* **RECORDS SHOWN**
+++

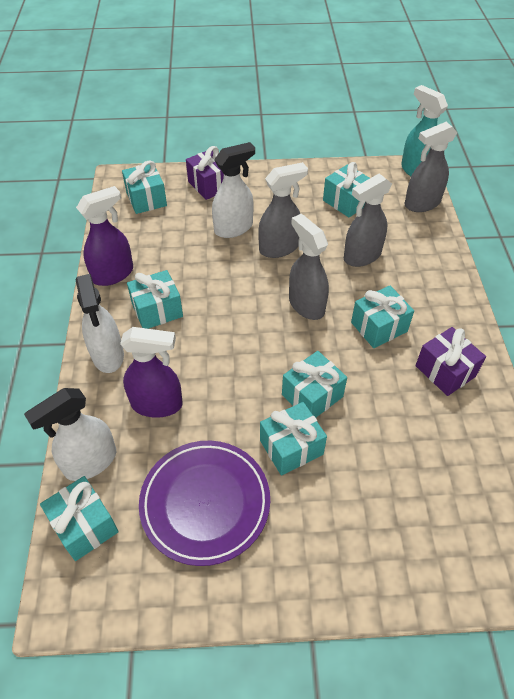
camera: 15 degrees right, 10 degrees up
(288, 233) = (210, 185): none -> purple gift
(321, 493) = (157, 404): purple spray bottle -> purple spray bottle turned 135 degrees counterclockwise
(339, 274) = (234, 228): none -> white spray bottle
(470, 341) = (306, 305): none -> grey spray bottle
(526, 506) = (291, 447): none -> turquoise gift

+++

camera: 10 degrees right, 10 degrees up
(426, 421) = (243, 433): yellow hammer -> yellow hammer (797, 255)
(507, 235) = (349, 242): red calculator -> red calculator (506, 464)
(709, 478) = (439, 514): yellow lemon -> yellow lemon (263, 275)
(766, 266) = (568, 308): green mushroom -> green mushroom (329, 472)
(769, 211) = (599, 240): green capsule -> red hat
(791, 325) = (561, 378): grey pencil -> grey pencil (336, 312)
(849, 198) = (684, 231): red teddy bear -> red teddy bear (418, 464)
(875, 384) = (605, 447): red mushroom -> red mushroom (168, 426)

+++

Taking the line with "(709, 478) = (439, 514): yellow" as the first and the line with "(875, 384) = (605, 447): red" as the last, retype that stretch of the data above exactly, with no other lines.

* **FINAL ANSWER**
(709, 478) = (439, 514): yellow lemon -> yellow lemon (263, 275)
(766, 266) = (568, 308): green mushroom -> green mushroom (329, 472)
(769, 211) = (599, 240): green capsule -> red hat
(791, 325) = (561, 378): grey pencil -> grey pencil (336, 312)
(849, 198) = (684, 231): red teddy bear -> red teddy bear (418, 464)
(875, 384) = (605, 447): red mushroom -> red mushroom (168, 426)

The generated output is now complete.